— PROVIDED DATA —

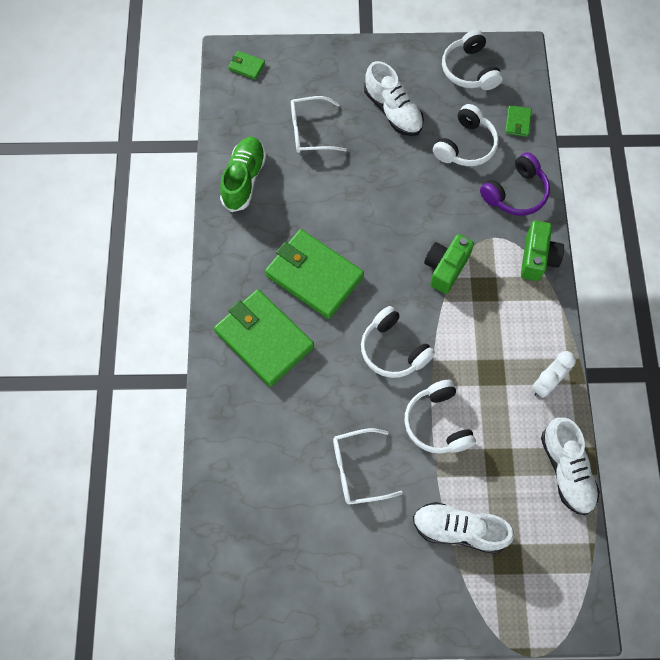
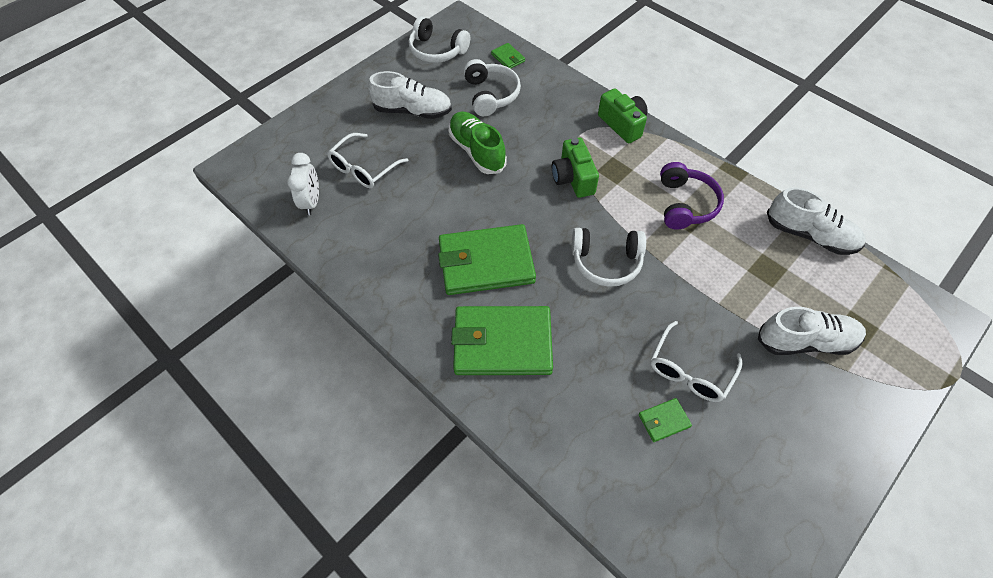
camera: 45 degrees left, 10 degrees down
(244, 179) = (347, 242): green shoe -> green shoe (477, 151)
(246, 66) = (257, 163): green wallet -> green wallet (664, 421)
(437, 423) = (698, 283): white headphones -> none
(459, 530) = (805, 341): white shoe -> white shoe turned 150 degrees counterclockwise
(515, 193) = (559, 98): purple headphones -> purple headphones (685, 204)
(546, 384) = (727, 194): white clock -> white clock (311, 202)

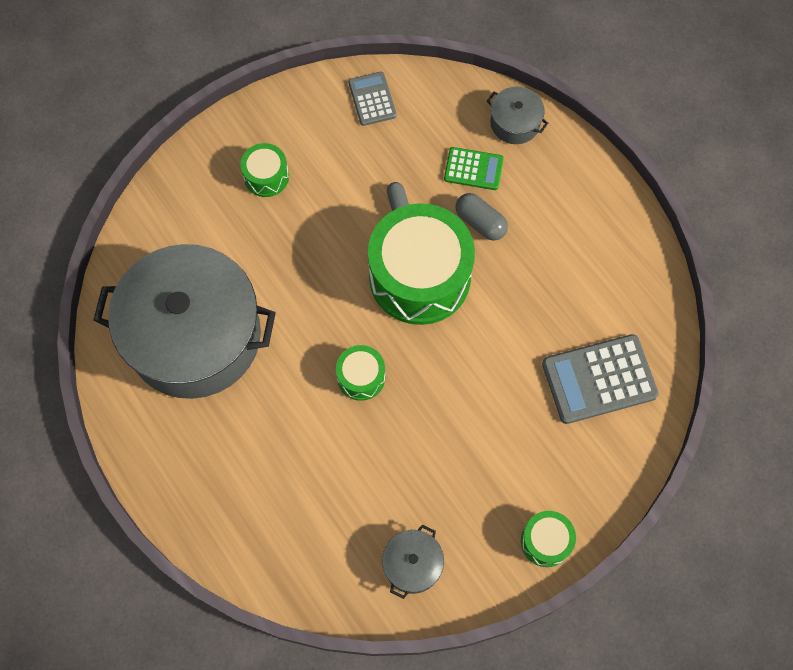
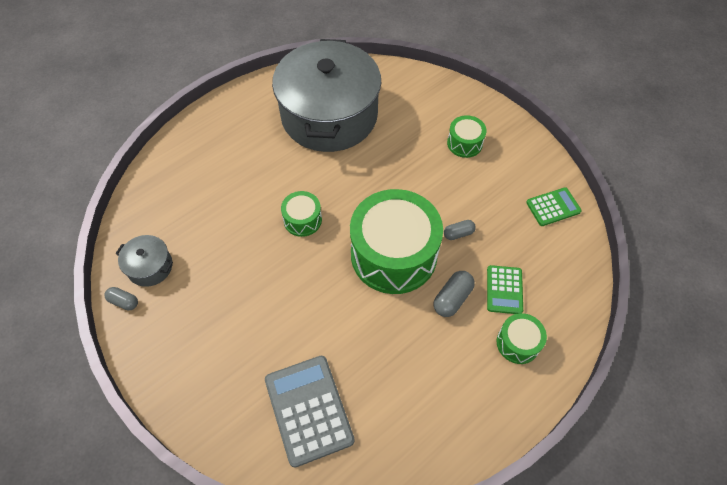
camera: 85 degrees right, 10 degrees down
(372, 99) = (553, 207): grey calculator -> green calculator
(459, 593) = (124, 301): none -> grey capsule
(515, 123) = (561, 322): grey pot -> none
(546, 541) = (159, 367): green drum -> green drum (518, 343)

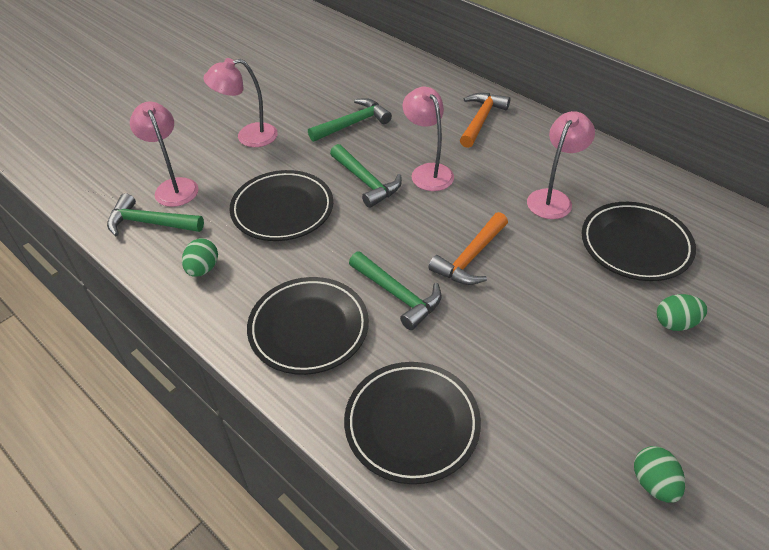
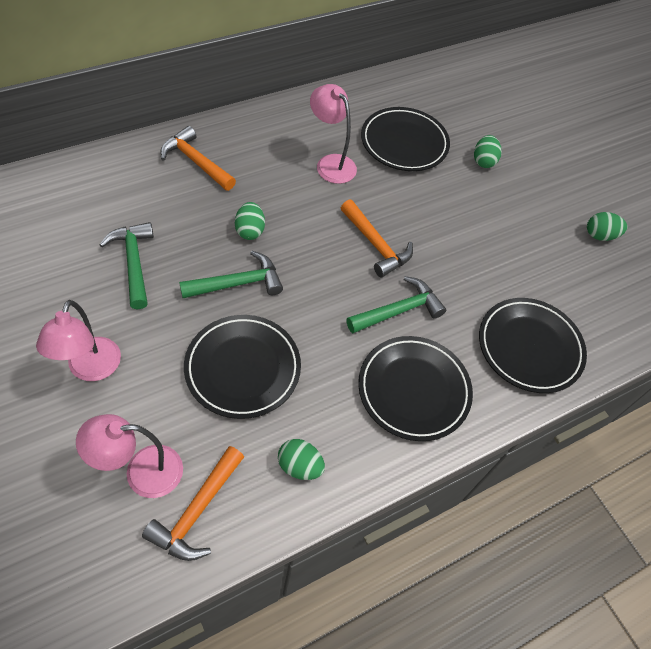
camera: 80 degrees left, 10 degrees up
(149, 223) = (197, 511): green hammer -> orange hammer
(428, 172) = (250, 230): pink lamp -> green egg

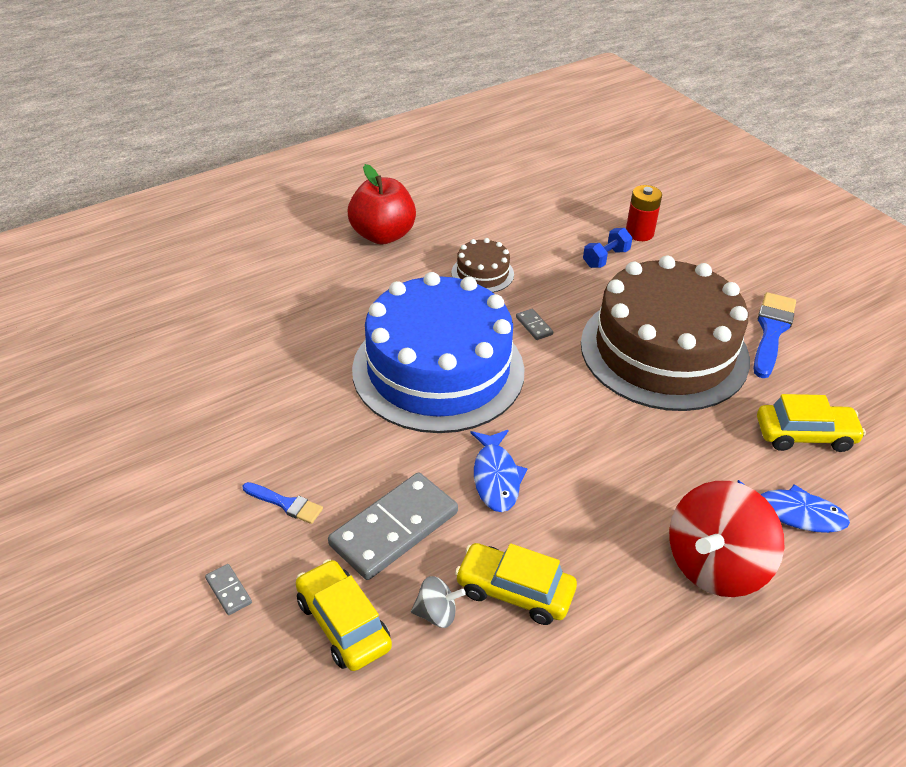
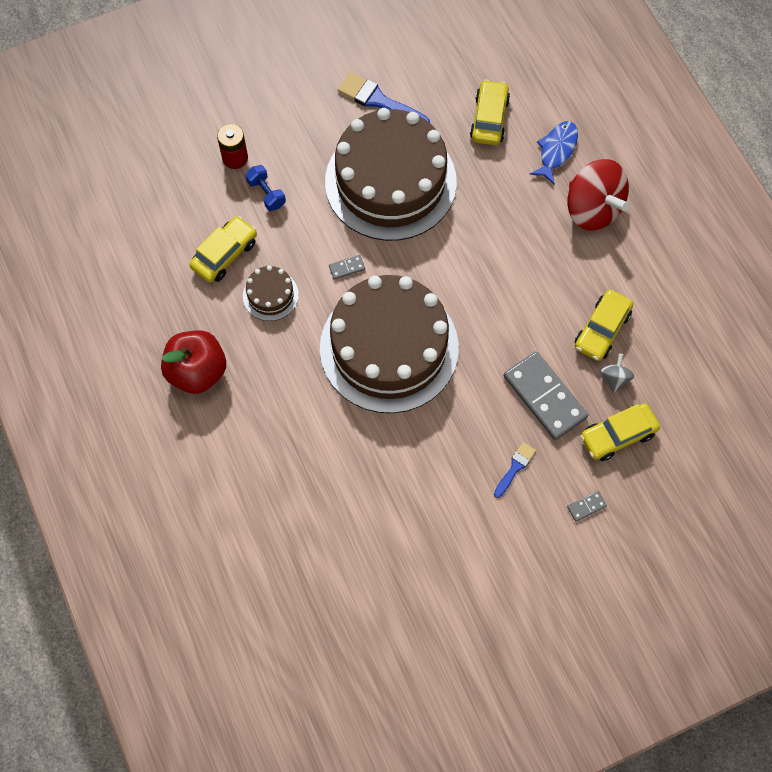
camera: 80 degrees left, 25 degrees up
(438, 370) = (389, 348): blue cake -> brown cake
(496, 477) = (506, 324): blue fish -> none
(521, 238) = (225, 254): none -> yellow car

— WHAT NEEDS TO BE DONE —
Each line above must be repeated exactly in the answer, with pictures omitted.

— SOLUTION FOR THIS TASK —
camera: 45 degrees left, 10 degrees down
(244, 179) = (347, 242): green shoe -> green shoe (477, 151)
(246, 66) = (257, 163): green wallet -> green wallet (664, 421)
(437, 423) = (698, 283): white headphones -> none
(459, 530) = (805, 341): white shoe -> white shoe turned 150 degrees counterclockwise
(515, 193) = (559, 98): purple headphones -> purple headphones (685, 204)
(546, 384) = (727, 194): white clock -> white clock (311, 202)

camera: 85 degrees right, 10 degrees down
(372, 99) = (553, 207): grey calculator -> green calculator
(459, 593) = (124, 301): none -> grey capsule
(515, 123) = (561, 322): grey pot -> none
(546, 541) = (159, 367): green drum -> green drum (518, 343)

camera: 80 degrees left, 10 degrees up
(149, 223) = (197, 511): green hammer -> orange hammer
(428, 172) = (250, 230): pink lamp -> green egg

camera: 80 degrees left, 25 degrees up
(438, 370) = (389, 348): blue cake -> brown cake
(496, 477) = (506, 324): blue fish -> none
(521, 238) = (225, 254): none -> yellow car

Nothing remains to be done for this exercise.